» Try it
Return only the lines from the one that contains "none -> white 1x2 brick [471,263,539,317]" through the last line of the records below, exactly as they stand. Pictures are not part of the copy.
┌──
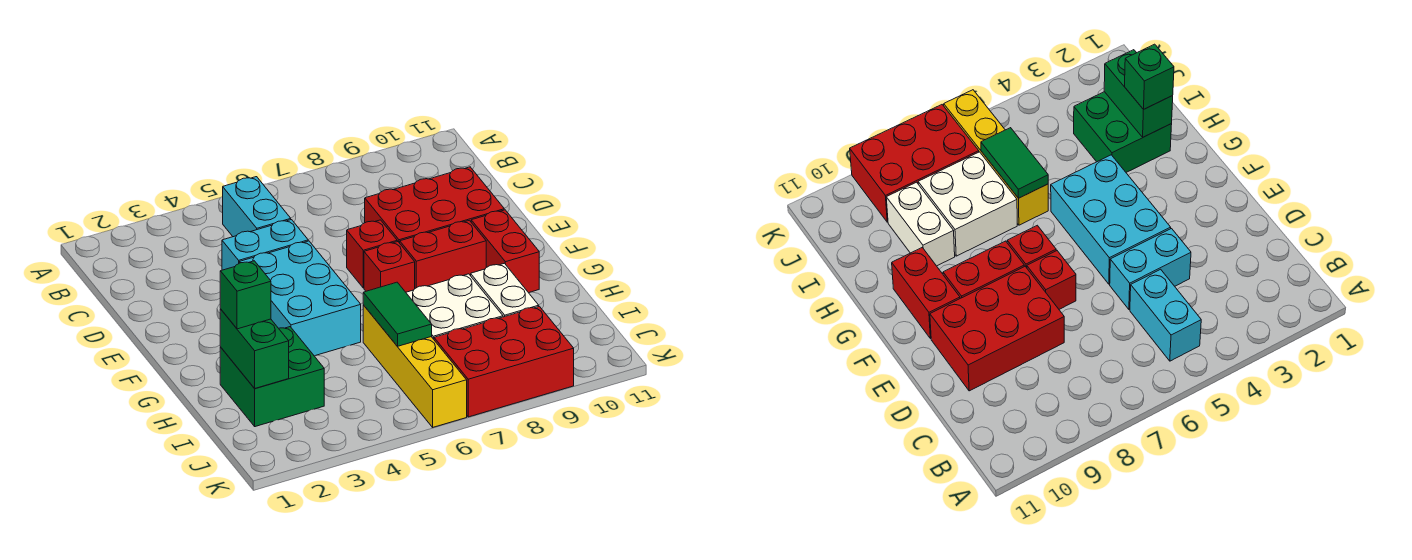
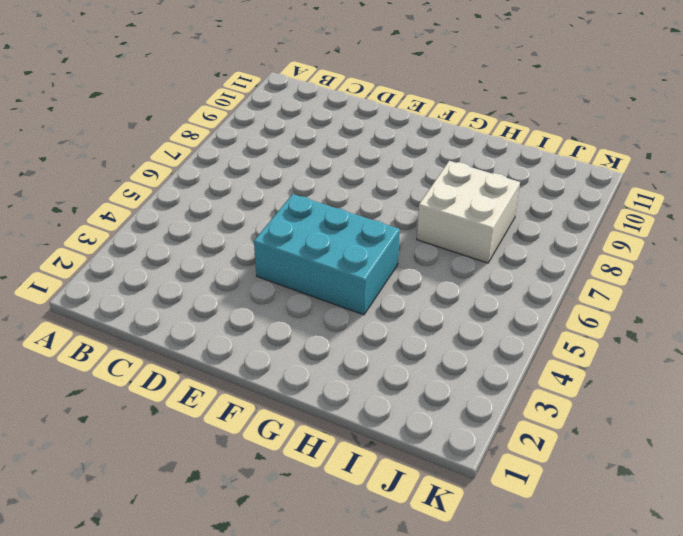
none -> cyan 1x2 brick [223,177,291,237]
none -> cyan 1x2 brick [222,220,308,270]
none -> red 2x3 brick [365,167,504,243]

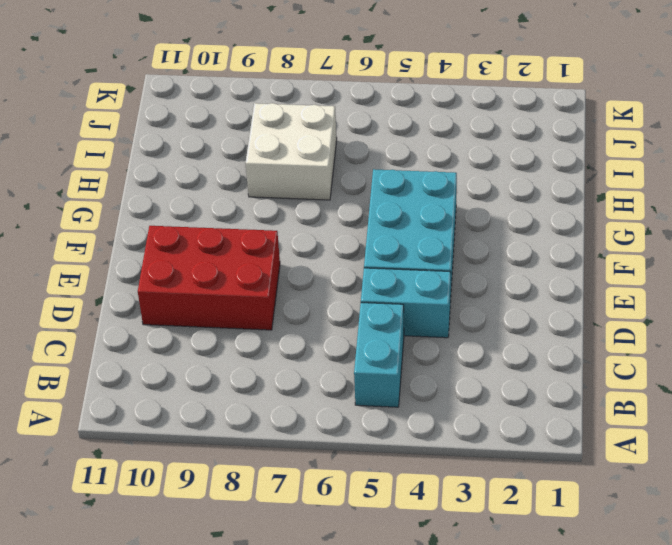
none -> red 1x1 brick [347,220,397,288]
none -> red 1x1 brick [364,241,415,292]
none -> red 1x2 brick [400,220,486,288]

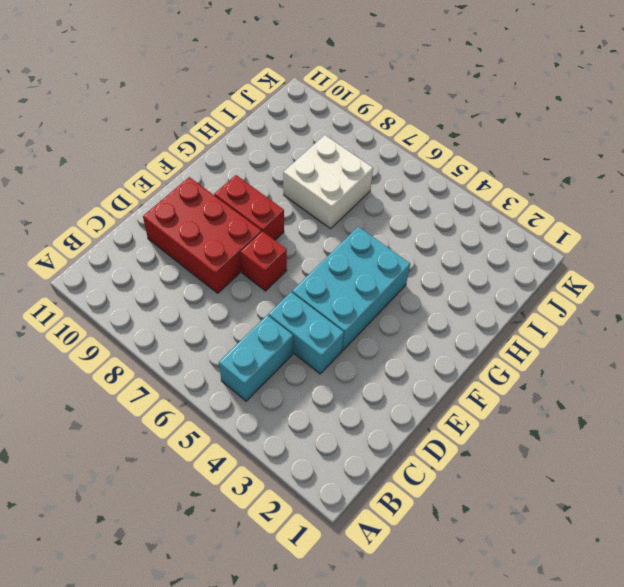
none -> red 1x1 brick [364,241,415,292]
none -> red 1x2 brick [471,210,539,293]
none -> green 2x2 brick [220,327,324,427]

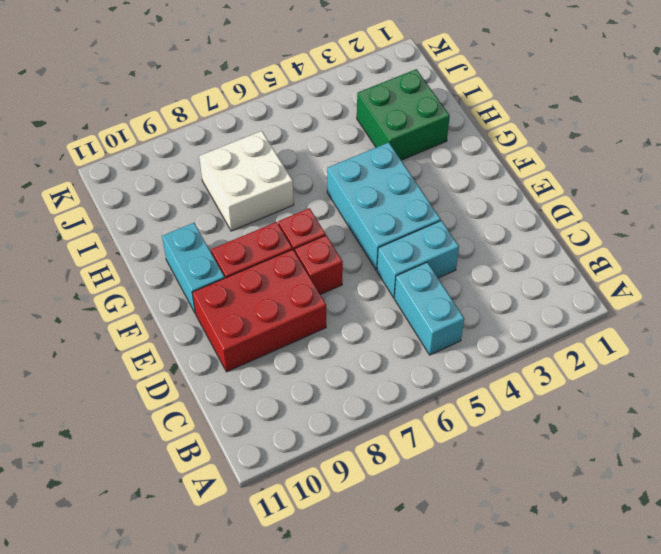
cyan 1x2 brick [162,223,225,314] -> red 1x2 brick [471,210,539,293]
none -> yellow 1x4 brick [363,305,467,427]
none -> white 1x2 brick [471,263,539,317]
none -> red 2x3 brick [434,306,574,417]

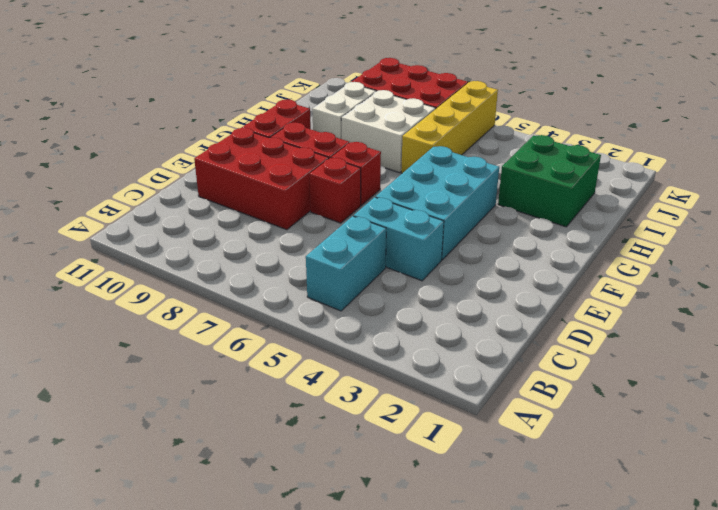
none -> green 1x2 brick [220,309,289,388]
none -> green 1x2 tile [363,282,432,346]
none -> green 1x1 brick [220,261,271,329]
└──
» Response below
none -> white 1x2 brick [471,263,539,317]
none -> red 2x3 brick [434,306,574,417]

none -> green 1x2 brick [220,309,289,388]
none -> green 1x2 tile [363,282,432,346]
none -> green 1x1 brick [220,261,271,329]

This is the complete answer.